[[ RECORDS SUPPLIED open ]]

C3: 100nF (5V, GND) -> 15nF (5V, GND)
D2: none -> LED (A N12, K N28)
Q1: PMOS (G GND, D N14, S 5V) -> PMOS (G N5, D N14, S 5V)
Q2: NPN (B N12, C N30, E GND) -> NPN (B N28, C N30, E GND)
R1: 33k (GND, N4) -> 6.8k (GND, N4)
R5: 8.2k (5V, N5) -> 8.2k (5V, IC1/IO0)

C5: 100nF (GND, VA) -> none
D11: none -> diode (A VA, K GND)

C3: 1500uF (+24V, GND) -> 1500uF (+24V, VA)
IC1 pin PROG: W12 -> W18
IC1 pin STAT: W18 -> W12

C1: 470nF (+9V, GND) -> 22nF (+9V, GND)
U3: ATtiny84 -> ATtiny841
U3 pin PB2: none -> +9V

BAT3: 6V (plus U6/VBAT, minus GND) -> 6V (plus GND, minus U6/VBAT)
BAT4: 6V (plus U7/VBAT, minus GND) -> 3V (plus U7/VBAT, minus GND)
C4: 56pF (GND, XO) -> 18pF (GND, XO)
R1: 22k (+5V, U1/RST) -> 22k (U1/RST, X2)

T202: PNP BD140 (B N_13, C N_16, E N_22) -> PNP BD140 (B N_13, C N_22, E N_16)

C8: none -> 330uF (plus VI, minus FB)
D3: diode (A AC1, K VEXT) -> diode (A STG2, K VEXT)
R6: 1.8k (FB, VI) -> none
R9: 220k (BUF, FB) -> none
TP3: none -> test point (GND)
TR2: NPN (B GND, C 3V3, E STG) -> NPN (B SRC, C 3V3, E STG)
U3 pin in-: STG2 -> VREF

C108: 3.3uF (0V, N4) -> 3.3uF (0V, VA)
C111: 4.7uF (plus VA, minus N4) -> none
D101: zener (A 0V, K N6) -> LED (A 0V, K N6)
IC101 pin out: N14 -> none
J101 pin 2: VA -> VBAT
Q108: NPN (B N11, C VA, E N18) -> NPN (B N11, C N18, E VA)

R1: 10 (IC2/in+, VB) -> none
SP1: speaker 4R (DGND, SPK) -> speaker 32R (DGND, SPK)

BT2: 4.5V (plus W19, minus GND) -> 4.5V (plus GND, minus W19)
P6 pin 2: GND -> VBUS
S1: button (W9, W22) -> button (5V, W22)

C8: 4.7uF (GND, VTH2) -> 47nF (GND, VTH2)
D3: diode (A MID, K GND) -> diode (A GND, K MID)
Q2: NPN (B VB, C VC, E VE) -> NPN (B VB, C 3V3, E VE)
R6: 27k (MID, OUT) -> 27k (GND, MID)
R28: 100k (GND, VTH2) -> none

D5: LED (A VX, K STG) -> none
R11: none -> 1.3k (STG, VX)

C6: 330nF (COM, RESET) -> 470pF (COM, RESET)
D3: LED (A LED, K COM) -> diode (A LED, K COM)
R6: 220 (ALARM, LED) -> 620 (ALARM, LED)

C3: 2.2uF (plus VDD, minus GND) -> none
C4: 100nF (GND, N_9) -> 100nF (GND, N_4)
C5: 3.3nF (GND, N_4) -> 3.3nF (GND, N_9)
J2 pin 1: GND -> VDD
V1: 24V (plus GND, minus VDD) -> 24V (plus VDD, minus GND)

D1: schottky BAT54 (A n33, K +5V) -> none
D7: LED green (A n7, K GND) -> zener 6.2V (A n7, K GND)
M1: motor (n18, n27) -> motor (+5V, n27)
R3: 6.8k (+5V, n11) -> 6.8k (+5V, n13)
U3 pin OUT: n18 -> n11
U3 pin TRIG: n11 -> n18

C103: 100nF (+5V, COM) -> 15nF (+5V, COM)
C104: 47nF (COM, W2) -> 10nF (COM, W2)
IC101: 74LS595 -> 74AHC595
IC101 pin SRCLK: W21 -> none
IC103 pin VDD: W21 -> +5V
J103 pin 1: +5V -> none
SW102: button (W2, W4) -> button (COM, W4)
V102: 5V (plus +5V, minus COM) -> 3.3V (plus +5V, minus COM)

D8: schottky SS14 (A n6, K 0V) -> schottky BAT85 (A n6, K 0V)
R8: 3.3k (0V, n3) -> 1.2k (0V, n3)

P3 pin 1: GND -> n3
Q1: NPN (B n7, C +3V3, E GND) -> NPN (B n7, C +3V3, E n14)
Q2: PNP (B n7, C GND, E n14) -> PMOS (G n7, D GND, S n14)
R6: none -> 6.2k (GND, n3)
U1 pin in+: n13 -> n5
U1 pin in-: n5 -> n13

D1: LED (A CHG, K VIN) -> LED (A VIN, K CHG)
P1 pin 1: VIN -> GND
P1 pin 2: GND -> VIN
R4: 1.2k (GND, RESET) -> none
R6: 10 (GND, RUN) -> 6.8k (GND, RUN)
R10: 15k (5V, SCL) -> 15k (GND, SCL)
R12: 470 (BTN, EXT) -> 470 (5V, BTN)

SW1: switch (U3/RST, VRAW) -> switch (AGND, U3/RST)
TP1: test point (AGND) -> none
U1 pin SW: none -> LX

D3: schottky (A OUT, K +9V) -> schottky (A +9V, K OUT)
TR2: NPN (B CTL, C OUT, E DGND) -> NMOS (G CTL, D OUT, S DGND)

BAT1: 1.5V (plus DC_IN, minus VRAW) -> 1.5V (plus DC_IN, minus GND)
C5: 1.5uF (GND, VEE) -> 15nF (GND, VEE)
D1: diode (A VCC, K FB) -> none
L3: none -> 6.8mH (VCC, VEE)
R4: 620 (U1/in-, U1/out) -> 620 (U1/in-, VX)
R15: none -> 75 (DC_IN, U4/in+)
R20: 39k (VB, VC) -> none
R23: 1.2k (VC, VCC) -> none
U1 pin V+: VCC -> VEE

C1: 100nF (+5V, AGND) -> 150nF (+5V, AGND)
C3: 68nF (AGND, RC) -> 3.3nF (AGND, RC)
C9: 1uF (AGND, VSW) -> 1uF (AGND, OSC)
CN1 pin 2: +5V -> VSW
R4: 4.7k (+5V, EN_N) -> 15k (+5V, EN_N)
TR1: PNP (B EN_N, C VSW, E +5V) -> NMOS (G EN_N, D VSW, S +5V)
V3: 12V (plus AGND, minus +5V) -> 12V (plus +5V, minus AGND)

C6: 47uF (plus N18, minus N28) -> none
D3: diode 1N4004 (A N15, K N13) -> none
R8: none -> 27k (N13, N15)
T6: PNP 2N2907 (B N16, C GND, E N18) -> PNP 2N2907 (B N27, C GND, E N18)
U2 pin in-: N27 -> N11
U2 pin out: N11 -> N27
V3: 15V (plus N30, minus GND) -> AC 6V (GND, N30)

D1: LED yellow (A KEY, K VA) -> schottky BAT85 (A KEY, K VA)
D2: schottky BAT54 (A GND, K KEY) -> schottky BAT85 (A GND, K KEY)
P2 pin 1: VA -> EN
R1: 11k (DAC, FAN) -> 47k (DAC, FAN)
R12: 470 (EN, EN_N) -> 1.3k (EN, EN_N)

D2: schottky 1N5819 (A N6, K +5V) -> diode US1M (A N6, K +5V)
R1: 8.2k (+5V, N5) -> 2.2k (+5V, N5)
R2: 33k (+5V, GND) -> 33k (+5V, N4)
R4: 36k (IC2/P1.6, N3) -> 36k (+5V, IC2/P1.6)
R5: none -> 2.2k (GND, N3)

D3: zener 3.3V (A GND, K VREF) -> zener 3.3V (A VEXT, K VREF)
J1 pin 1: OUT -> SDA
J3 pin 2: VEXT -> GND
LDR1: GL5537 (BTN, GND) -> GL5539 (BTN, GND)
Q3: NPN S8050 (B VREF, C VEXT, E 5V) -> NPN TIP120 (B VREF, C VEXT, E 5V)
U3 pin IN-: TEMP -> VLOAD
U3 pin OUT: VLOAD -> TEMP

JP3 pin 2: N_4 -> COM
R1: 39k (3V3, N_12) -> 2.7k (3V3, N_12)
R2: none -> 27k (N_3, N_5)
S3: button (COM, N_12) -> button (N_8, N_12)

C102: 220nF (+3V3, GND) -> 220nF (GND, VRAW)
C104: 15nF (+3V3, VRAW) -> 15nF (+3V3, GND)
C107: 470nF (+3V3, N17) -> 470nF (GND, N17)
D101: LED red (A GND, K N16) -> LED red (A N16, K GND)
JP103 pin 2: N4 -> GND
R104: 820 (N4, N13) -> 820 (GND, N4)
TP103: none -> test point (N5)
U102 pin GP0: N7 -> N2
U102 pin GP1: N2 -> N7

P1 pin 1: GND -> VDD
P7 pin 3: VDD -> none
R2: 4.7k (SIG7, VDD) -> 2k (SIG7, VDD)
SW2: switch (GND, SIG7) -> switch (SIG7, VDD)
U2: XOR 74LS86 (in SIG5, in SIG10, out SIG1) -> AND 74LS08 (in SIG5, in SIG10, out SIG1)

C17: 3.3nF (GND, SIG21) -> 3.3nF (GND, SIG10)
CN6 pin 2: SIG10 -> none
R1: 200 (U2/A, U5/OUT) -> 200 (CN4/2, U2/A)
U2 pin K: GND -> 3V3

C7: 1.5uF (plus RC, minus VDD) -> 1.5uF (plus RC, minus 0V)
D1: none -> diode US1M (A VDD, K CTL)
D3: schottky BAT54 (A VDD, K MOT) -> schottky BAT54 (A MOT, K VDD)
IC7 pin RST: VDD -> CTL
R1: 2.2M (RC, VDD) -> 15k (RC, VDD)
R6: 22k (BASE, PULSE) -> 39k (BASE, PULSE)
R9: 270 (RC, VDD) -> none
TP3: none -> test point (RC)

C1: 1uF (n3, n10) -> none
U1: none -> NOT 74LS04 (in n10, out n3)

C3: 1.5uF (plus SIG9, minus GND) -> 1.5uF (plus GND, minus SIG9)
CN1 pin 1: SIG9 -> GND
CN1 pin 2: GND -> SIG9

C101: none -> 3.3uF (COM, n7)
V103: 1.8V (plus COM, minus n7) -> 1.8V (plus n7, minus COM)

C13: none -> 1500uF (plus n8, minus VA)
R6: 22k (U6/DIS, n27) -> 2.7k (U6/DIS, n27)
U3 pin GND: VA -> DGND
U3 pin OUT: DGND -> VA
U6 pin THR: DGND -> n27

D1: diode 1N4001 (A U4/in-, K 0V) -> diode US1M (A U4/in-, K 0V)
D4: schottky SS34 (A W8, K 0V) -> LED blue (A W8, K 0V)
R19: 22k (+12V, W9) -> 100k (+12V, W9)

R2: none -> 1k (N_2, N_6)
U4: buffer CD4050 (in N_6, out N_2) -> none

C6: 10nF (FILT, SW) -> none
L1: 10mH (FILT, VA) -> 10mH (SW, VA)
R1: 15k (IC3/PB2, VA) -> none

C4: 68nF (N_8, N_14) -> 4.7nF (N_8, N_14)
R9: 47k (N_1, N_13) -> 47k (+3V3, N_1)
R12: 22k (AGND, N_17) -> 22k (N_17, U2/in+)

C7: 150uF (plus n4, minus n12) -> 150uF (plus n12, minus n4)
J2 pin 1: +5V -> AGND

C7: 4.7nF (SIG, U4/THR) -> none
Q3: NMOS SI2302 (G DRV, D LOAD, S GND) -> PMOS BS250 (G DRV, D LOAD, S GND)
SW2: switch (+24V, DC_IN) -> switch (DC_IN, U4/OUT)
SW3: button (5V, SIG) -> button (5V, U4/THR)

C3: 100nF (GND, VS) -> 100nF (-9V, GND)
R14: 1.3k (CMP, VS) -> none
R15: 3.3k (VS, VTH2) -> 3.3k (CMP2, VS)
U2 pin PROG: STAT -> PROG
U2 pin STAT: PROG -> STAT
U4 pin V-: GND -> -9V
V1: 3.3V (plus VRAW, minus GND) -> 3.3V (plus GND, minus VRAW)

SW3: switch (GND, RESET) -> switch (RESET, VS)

[[ RECORDS SUPPLIED closed ]]

▶ [TASK GOAL]:
Look through the material above and print exactly the lines from the one containing "R4: 4.7k (+5V, EN_N) -> 15k (+5V, EN_N)" to the one containing "U2 pin out: N11 -> N27", both included, and nothing more.

▶ [ANSWER SPACE]:
R4: 4.7k (+5V, EN_N) -> 15k (+5V, EN_N)
TR1: PNP (B EN_N, C VSW, E +5V) -> NMOS (G EN_N, D VSW, S +5V)
V3: 12V (plus AGND, minus +5V) -> 12V (plus +5V, minus AGND)

C6: 47uF (plus N18, minus N28) -> none
D3: diode 1N4004 (A N15, K N13) -> none
R8: none -> 27k (N13, N15)
T6: PNP 2N2907 (B N16, C GND, E N18) -> PNP 2N2907 (B N27, C GND, E N18)
U2 pin in-: N27 -> N11
U2 pin out: N11 -> N27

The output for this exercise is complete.